• **Problem description**:
Provide again, from the entries below, every line from the one containing "U30: NOT 74HC04" through the one containing "L1: 680uH (GND, NET20) -> none", exactly as written, and no other line.

....................

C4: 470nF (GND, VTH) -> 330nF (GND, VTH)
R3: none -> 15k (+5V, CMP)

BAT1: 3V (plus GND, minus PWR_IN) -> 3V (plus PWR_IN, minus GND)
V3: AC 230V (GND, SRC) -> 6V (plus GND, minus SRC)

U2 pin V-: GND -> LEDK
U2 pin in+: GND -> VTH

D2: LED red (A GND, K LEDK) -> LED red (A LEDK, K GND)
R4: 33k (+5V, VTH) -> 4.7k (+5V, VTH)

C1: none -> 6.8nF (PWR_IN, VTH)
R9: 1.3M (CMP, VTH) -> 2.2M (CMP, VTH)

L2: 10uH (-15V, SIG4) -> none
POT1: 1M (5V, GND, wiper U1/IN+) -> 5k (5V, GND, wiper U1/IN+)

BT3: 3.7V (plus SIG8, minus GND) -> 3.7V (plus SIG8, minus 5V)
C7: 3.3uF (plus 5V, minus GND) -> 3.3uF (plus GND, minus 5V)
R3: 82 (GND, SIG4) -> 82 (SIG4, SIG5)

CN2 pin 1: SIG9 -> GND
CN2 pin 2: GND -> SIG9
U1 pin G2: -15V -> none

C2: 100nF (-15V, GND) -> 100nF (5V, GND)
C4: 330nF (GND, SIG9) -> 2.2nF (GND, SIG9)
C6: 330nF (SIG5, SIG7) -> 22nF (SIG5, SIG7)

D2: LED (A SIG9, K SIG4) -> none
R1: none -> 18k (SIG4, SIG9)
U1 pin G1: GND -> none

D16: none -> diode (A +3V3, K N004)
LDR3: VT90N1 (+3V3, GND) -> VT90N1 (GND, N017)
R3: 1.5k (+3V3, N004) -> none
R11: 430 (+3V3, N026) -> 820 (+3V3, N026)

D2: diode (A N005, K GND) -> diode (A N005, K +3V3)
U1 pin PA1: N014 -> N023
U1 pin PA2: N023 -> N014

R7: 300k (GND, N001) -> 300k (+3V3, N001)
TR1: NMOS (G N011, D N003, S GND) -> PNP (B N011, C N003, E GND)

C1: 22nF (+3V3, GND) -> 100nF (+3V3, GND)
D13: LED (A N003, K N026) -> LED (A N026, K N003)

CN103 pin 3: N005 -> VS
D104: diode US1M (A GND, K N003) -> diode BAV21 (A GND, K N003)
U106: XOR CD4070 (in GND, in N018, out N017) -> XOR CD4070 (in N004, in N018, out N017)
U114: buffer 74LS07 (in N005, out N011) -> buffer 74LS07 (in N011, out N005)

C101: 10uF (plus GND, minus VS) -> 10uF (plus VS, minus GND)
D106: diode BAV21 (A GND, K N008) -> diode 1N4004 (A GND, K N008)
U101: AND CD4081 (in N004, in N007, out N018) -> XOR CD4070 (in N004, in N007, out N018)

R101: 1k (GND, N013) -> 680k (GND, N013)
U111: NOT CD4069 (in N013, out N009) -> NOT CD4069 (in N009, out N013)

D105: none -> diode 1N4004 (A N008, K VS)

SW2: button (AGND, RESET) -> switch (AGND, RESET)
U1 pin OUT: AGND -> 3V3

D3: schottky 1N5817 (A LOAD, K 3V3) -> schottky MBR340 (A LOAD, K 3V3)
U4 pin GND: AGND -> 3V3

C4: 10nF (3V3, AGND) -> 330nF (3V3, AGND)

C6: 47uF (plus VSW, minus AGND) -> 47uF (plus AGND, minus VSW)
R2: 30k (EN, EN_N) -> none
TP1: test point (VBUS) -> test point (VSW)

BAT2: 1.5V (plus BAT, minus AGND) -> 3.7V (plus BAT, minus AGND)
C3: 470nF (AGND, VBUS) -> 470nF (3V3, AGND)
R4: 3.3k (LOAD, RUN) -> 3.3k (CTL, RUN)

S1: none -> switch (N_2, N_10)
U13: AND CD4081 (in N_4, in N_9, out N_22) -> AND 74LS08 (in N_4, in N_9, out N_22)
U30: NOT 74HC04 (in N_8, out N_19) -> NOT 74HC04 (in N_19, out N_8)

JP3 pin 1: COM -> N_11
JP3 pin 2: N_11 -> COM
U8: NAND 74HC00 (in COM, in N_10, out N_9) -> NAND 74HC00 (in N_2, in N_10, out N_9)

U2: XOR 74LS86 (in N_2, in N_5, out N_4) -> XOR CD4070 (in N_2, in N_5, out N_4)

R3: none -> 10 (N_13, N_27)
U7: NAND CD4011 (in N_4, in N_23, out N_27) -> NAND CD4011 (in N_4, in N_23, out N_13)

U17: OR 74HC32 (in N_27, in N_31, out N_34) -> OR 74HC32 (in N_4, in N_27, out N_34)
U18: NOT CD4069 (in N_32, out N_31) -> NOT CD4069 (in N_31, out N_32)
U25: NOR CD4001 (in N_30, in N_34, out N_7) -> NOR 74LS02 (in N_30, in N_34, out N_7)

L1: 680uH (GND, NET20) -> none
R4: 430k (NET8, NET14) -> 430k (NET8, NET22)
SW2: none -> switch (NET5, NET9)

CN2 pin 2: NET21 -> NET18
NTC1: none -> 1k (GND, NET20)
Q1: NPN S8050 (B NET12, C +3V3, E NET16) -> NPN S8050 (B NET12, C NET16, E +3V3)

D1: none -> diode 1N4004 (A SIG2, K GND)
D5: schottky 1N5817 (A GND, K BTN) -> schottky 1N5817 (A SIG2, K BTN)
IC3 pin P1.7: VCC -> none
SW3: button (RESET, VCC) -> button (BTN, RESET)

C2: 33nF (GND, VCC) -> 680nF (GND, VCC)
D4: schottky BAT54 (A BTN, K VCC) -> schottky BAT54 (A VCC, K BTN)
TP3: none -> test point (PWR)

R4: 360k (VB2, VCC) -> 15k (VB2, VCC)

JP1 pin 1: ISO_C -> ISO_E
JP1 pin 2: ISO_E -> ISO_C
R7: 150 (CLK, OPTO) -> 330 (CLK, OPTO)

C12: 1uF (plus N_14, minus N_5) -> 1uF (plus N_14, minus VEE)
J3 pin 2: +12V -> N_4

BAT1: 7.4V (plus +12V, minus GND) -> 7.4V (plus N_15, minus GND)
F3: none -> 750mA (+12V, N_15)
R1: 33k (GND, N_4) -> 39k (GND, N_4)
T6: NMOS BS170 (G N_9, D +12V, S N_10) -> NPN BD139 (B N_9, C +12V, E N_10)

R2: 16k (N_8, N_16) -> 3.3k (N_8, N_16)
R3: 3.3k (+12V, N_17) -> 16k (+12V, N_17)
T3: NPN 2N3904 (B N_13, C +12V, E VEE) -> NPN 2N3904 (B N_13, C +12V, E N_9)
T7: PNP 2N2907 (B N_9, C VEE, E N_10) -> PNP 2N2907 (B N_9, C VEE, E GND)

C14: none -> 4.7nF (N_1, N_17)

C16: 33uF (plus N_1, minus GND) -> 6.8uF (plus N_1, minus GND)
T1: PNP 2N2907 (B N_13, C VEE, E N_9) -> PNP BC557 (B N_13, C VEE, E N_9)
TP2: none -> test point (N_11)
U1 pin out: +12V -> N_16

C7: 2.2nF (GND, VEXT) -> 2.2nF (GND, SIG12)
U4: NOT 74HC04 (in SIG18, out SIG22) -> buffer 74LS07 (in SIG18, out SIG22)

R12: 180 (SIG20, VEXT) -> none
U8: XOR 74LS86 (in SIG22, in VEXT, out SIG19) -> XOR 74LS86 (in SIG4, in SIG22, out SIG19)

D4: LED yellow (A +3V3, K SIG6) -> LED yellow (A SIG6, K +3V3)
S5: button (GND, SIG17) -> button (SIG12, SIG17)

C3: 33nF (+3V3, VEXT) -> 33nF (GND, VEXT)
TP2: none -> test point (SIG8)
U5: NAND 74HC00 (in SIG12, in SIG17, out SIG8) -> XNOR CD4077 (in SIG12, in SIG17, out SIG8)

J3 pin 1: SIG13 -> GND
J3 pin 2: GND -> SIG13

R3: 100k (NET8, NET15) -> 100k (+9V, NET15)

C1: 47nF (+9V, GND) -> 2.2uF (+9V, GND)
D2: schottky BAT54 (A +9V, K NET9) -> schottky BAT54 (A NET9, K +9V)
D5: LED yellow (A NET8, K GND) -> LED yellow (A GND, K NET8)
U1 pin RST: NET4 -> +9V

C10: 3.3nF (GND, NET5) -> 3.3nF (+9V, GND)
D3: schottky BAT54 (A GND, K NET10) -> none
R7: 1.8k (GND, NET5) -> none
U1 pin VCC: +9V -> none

....................

• **Task response**:
U30: NOT 74HC04 (in N_8, out N_19) -> NOT 74HC04 (in N_19, out N_8)

JP3 pin 1: COM -> N_11
JP3 pin 2: N_11 -> COM
U8: NAND 74HC00 (in COM, in N_10, out N_9) -> NAND 74HC00 (in N_2, in N_10, out N_9)

U2: XOR 74LS86 (in N_2, in N_5, out N_4) -> XOR CD4070 (in N_2, in N_5, out N_4)

R3: none -> 10 (N_13, N_27)
U7: NAND CD4011 (in N_4, in N_23, out N_27) -> NAND CD4011 (in N_4, in N_23, out N_13)

U17: OR 74HC32 (in N_27, in N_31, out N_34) -> OR 74HC32 (in N_4, in N_27, out N_34)
U18: NOT CD4069 (in N_32, out N_31) -> NOT CD4069 (in N_31, out N_32)
U25: NOR CD4001 (in N_30, in N_34, out N_7) -> NOR 74LS02 (in N_30, in N_34, out N_7)

L1: 680uH (GND, NET20) -> none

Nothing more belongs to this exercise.